- _Aim of the exercise_: Each line from the one holding "R3: none -> 1k (+12V, U2/STAT)" through the final line of the data below is to be given again exactly, and no other line is to appear.

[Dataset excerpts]
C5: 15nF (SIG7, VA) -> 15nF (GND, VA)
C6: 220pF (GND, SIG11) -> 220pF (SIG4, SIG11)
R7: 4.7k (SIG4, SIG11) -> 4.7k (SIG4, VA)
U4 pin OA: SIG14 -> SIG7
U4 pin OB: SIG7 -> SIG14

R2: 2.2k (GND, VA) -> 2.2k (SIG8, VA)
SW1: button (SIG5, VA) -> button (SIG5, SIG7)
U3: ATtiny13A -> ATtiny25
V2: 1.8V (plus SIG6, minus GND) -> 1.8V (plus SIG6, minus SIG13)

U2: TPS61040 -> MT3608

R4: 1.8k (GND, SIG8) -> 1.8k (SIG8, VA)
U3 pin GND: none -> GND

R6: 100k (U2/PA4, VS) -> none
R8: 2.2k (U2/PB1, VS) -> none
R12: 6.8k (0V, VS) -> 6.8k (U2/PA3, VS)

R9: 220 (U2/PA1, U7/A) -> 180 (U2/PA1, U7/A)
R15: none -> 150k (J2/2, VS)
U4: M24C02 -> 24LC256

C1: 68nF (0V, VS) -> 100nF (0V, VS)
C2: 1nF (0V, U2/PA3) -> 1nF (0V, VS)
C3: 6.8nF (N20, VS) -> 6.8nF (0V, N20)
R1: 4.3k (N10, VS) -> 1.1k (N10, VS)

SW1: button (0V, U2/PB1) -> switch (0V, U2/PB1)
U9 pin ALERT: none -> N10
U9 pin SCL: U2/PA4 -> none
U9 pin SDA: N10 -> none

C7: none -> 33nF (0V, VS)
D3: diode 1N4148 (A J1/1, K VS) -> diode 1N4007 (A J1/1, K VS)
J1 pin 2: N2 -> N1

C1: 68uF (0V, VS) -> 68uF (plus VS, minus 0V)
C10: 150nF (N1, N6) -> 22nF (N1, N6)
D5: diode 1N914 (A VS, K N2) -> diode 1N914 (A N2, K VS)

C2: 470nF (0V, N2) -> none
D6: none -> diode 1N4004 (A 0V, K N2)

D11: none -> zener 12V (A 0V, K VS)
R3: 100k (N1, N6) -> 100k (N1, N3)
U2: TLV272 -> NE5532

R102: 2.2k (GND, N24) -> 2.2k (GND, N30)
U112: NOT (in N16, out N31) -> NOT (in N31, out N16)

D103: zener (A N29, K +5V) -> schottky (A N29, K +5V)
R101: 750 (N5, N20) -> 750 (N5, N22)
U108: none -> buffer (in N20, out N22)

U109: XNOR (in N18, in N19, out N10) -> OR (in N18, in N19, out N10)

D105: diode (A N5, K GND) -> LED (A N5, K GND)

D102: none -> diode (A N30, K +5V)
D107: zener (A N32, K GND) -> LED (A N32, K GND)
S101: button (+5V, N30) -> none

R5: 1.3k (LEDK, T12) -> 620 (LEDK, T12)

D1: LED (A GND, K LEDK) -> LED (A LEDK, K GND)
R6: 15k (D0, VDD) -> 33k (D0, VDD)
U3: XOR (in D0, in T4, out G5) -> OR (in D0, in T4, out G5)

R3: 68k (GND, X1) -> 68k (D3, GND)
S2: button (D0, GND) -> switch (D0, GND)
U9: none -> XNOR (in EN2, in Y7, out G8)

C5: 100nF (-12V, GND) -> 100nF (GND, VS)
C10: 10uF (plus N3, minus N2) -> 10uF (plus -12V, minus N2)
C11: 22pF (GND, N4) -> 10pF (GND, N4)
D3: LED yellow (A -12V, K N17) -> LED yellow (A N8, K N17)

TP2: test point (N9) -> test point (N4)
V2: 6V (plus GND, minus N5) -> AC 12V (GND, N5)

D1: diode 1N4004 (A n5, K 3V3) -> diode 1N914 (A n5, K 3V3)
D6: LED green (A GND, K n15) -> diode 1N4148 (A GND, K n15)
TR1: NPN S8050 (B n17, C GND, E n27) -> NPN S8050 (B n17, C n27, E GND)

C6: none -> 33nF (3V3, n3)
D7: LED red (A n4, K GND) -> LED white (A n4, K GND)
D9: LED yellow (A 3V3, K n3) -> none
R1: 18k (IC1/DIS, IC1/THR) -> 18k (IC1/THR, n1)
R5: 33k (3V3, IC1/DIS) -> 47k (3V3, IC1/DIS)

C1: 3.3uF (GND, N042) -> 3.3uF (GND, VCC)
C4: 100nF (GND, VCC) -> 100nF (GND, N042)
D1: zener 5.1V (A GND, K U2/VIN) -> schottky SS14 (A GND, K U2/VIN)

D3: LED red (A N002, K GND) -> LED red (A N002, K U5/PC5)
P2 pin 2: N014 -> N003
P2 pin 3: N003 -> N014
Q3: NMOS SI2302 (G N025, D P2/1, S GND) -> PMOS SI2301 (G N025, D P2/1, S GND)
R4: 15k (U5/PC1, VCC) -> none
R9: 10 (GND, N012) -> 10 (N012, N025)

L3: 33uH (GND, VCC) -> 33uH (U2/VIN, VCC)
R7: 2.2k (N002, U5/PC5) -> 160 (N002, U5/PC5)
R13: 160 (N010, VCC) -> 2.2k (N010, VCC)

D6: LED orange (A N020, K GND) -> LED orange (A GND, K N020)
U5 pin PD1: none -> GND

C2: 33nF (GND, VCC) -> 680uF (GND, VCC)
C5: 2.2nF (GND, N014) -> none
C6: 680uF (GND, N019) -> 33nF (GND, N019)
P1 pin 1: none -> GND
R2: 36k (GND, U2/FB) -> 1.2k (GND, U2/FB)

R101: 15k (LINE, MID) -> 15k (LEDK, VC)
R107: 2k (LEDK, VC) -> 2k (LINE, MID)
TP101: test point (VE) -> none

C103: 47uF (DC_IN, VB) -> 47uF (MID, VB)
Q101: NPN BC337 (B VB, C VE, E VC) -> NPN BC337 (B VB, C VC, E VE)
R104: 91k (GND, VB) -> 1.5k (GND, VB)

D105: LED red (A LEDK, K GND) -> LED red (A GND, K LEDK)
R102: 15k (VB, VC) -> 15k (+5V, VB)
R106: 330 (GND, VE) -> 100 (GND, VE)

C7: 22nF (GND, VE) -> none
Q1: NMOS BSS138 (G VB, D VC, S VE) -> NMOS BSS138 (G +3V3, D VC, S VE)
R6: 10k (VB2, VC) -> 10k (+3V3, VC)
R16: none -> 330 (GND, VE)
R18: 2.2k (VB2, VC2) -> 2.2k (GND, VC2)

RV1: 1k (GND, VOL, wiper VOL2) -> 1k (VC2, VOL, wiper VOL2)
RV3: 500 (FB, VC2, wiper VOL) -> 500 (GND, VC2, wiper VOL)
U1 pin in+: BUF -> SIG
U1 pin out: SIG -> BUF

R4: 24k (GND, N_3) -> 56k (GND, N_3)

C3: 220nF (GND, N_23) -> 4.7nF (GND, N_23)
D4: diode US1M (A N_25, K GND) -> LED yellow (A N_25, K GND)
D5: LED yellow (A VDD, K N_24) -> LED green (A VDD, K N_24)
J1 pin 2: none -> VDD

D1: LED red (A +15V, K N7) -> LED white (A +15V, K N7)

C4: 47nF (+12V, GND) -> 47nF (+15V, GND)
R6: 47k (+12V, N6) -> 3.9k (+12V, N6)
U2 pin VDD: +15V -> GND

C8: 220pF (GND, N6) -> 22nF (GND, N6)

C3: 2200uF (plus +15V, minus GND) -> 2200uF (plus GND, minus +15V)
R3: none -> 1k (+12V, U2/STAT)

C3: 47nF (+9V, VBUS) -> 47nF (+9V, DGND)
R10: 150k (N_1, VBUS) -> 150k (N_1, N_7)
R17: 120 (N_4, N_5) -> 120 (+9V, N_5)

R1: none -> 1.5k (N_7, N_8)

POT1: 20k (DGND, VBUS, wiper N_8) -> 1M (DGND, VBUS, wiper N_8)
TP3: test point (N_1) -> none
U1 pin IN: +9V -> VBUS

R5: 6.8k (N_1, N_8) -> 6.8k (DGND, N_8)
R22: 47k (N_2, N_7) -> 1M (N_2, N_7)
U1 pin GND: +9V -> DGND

- _Expected output_:
R3: none -> 1k (+12V, U2/STAT)

C3: 47nF (+9V, VBUS) -> 47nF (+9V, DGND)
R10: 150k (N_1, VBUS) -> 150k (N_1, N_7)
R17: 120 (N_4, N_5) -> 120 (+9V, N_5)

R1: none -> 1.5k (N_7, N_8)

POT1: 20k (DGND, VBUS, wiper N_8) -> 1M (DGND, VBUS, wiper N_8)
TP3: test point (N_1) -> none
U1 pin IN: +9V -> VBUS

R5: 6.8k (N_1, N_8) -> 6.8k (DGND, N_8)
R22: 47k (N_2, N_7) -> 1M (N_2, N_7)
U1 pin GND: +9V -> DGND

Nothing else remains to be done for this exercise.